▸ Records to use:
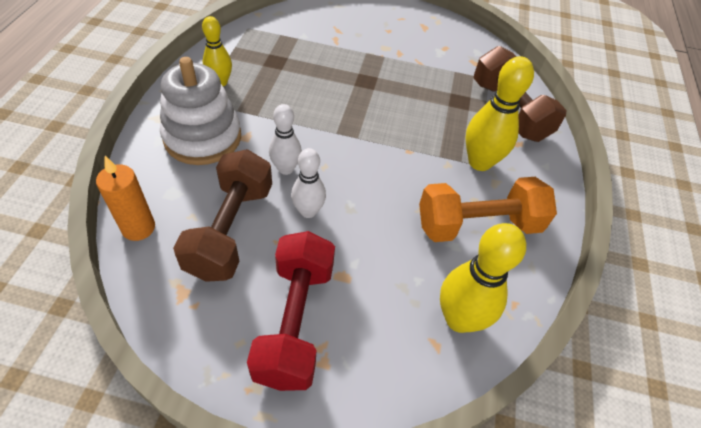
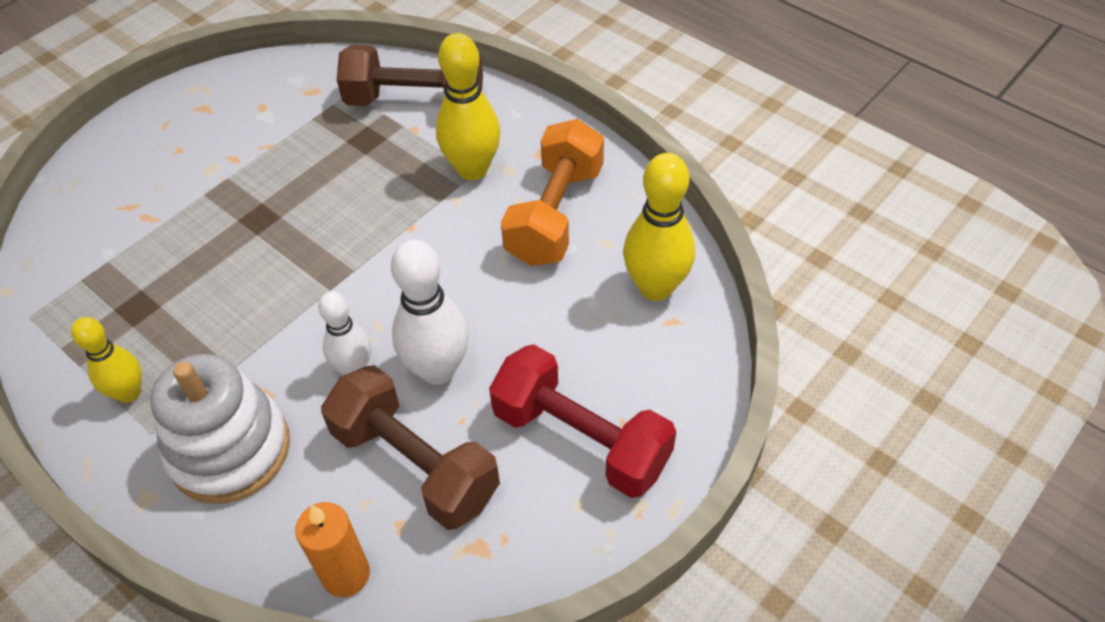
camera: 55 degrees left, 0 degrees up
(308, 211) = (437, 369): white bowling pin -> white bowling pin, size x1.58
...
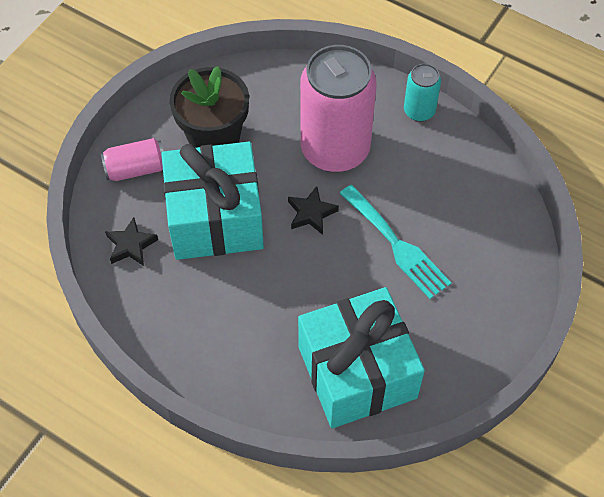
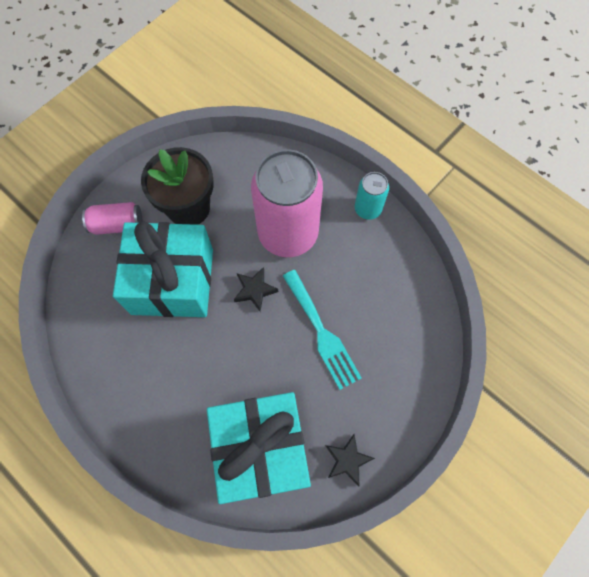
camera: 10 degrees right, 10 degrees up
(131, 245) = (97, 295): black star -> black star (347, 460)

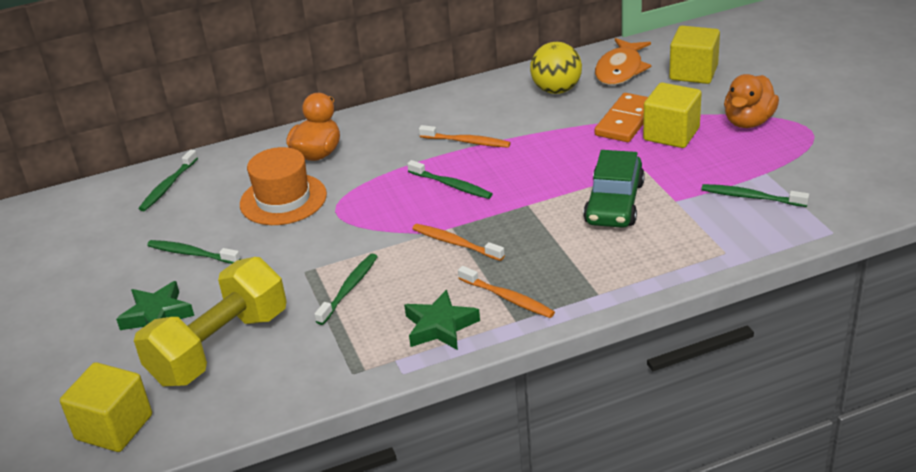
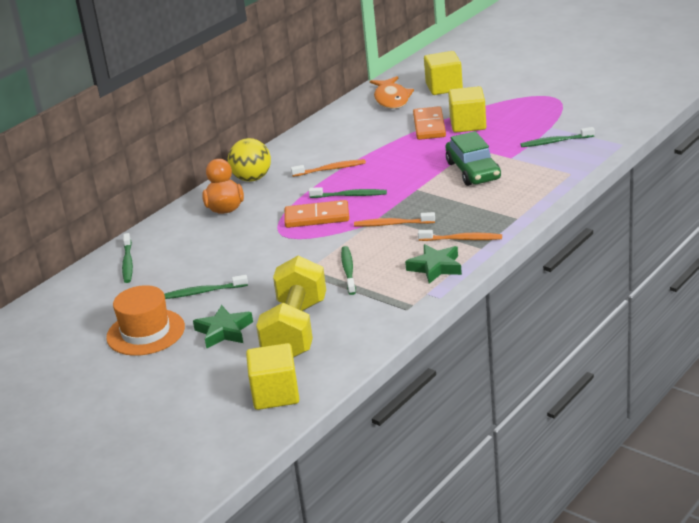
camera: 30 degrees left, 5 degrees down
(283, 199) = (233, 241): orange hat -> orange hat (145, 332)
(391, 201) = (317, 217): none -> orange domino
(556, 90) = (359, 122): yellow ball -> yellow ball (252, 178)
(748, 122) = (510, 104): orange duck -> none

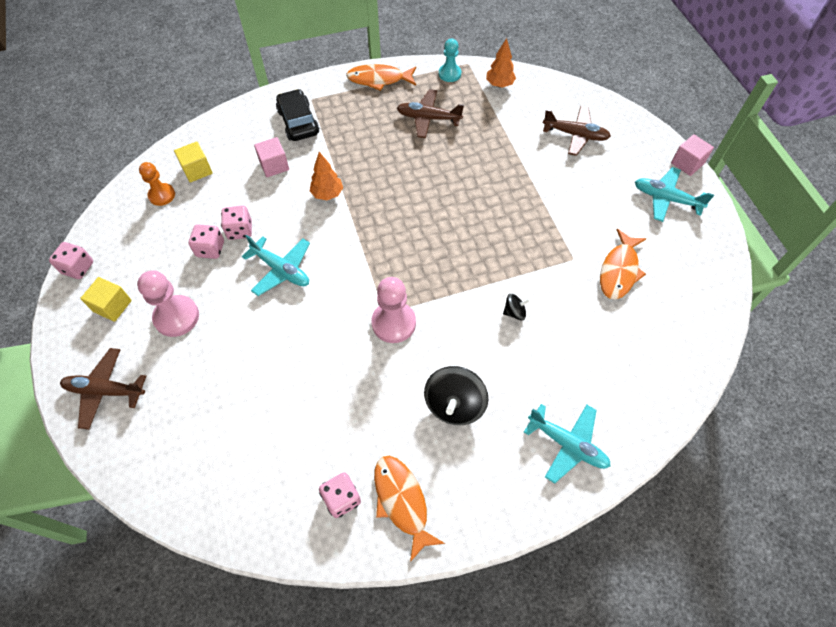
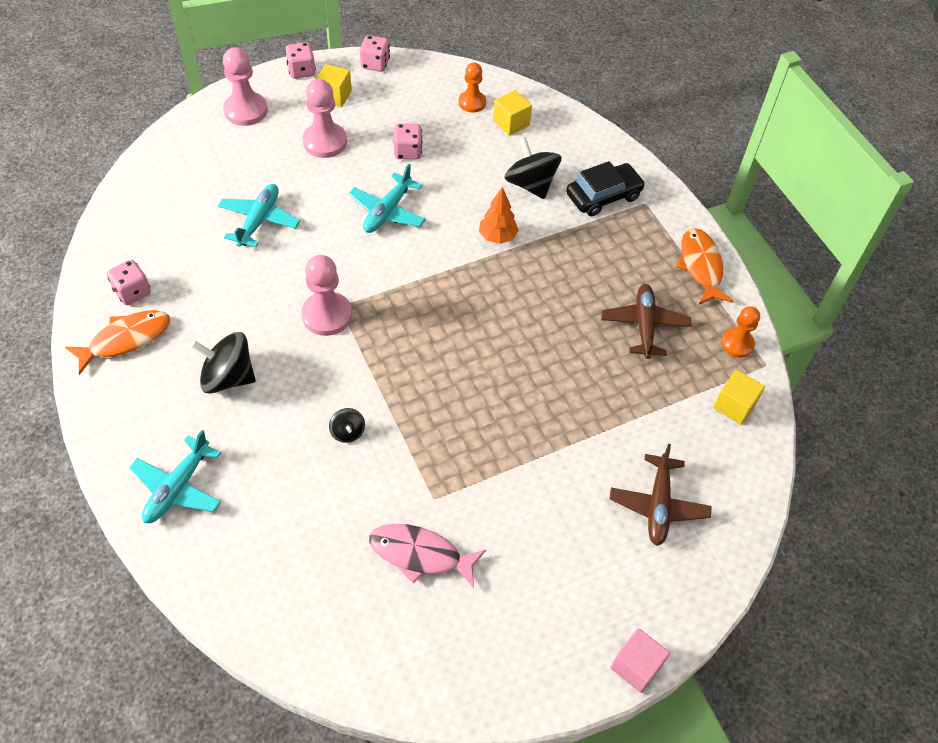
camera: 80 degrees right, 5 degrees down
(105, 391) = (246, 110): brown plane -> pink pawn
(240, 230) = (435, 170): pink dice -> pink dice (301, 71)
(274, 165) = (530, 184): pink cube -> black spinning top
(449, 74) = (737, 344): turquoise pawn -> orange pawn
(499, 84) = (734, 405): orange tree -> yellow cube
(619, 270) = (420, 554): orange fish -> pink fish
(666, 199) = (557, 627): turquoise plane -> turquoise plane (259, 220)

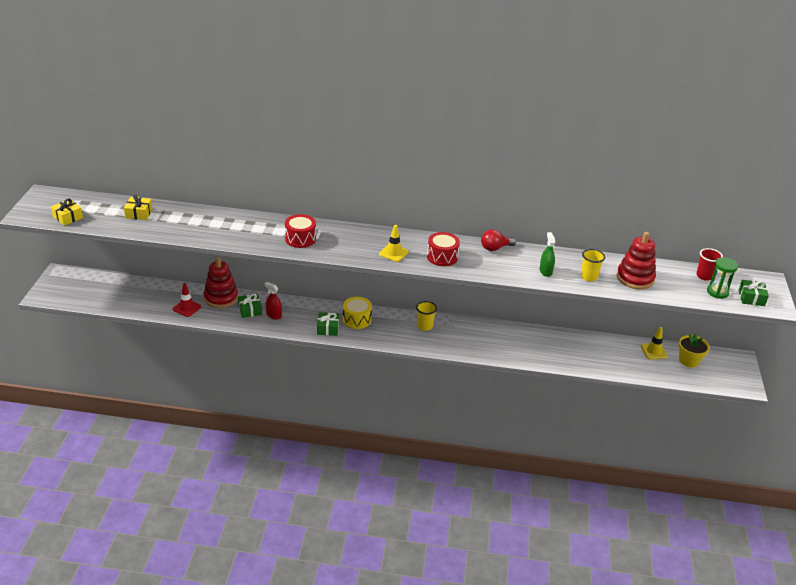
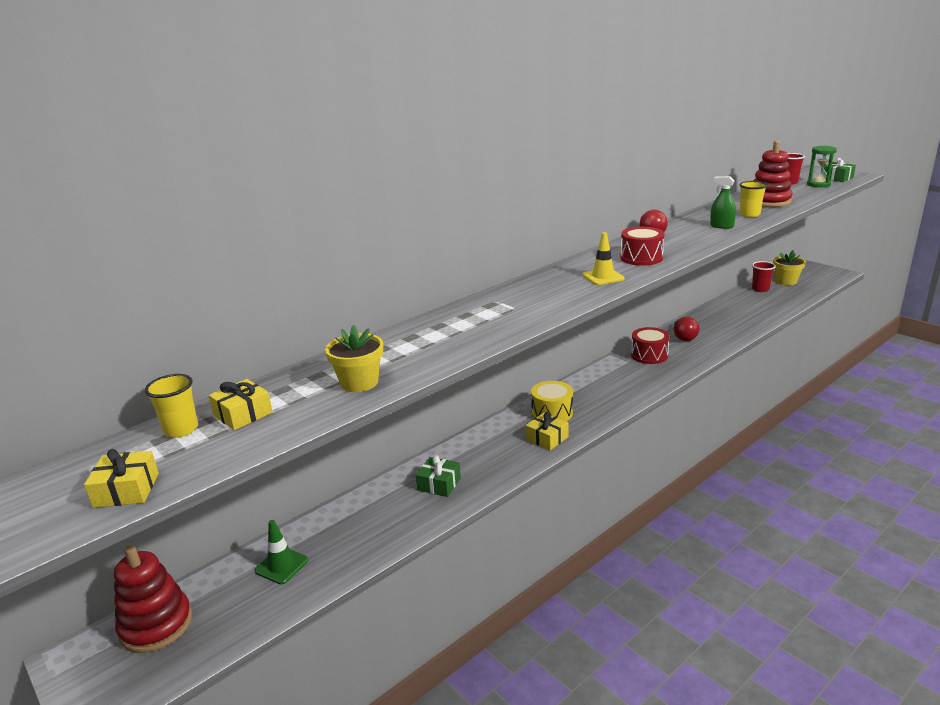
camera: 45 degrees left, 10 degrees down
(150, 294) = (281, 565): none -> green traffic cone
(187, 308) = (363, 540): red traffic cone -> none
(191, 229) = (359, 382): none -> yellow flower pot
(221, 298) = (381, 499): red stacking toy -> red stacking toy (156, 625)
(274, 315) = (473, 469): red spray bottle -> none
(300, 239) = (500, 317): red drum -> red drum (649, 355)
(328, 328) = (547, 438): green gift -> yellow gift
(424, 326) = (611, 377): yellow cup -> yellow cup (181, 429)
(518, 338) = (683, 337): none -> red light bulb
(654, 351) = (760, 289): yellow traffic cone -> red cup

▸ Task brief: What you return must match the lines above from the one with "(105, 391) = (246, 110): brown" through the one with "(654, 351) = (760, 289): yellow" exactly, with both ends included and the pictures excluded.

▸ Problem solution:
(105, 391) = (246, 110): brown plane -> pink pawn
(240, 230) = (435, 170): pink dice -> pink dice (301, 71)
(274, 165) = (530, 184): pink cube -> black spinning top
(449, 74) = (737, 344): turquoise pawn -> orange pawn
(499, 84) = (734, 405): orange tree -> yellow cube
(619, 270) = (420, 554): orange fish -> pink fish
(666, 199) = (557, 627): turquoise plane -> turquoise plane (259, 220)

camera: 45 degrees left, 10 degrees down
(150, 294) = (281, 565): none -> green traffic cone
(187, 308) = (363, 540): red traffic cone -> none
(191, 229) = (359, 382): none -> yellow flower pot
(221, 298) = (381, 499): red stacking toy -> red stacking toy (156, 625)
(274, 315) = (473, 469): red spray bottle -> none
(300, 239) = (500, 317): red drum -> red drum (649, 355)
(328, 328) = (547, 438): green gift -> yellow gift
(424, 326) = (611, 377): yellow cup -> yellow cup (181, 429)
(518, 338) = (683, 337): none -> red light bulb
(654, 351) = (760, 289): yellow traffic cone -> red cup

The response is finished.